_Data to use_
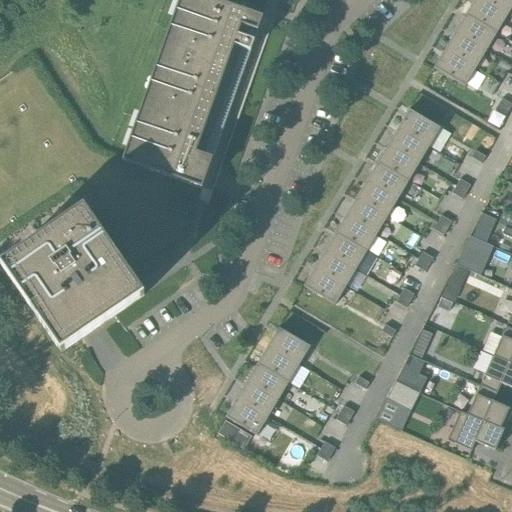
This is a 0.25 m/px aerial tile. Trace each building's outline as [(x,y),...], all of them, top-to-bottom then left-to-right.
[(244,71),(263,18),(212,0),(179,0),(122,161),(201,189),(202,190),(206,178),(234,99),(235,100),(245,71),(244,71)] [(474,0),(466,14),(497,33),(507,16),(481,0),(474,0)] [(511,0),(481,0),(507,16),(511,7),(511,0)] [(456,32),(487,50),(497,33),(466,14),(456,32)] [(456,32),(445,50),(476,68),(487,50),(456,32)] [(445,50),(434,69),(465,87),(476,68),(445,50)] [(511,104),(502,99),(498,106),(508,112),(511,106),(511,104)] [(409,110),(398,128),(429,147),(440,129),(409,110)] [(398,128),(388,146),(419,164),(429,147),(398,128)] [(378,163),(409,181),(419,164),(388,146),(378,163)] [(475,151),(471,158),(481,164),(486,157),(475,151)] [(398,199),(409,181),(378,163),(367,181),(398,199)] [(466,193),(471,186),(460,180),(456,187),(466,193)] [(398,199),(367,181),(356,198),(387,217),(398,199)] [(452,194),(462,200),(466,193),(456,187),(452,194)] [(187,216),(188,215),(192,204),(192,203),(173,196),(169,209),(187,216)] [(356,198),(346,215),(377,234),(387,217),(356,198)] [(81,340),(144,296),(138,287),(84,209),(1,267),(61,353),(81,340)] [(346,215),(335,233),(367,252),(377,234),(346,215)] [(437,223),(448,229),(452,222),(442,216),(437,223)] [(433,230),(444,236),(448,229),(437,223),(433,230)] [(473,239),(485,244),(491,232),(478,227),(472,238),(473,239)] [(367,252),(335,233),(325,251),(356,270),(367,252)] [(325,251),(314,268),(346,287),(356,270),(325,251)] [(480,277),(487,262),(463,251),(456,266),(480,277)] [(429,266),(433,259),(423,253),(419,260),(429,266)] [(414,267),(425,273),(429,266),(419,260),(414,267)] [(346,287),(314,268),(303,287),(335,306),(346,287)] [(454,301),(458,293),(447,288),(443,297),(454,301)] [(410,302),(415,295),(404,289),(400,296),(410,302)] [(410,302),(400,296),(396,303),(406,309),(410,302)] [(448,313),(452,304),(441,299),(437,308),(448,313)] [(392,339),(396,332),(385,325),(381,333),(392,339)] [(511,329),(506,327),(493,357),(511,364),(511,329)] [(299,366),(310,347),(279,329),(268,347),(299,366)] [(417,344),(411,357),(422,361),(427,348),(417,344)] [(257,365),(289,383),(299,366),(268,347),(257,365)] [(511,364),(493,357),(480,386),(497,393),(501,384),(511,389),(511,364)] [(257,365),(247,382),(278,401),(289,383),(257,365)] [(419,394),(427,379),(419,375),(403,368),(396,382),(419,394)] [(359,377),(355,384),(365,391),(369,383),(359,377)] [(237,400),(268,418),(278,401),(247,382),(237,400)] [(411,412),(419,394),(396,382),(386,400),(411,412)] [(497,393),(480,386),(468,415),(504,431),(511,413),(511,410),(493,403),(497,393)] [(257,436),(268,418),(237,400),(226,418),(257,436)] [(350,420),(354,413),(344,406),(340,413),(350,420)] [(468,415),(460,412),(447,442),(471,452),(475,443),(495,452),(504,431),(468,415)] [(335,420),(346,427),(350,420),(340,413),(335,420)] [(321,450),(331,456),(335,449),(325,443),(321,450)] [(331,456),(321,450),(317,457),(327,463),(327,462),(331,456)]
...
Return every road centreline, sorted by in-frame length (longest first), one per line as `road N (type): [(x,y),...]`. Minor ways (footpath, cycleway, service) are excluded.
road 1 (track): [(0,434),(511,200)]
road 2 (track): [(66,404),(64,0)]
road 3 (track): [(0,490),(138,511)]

_Written exercise_
Please lay out the lines above as a Markdown table with the columns Row and Line, starting at the line that contains "Return every road" and ending at the line that contains "road 3 (track): [(0,490),(138,511)]". Omit any blank lines.

_Solution for this task_
| Row | Line |
|---|---|
| 1 | Return every road centreline, sorted by in-frame length (longest first), one per line as `road N (type): [(x,y),...]`. Minor ways (footpath, cycleway, service) are excluded. |
| 2 | road 1 (track): [(0,434),(511,200)] |
| 3 | road 2 (track): [(66,404),(64,0)] |
| 4 | road 3 (track): [(0,490),(138,511)] |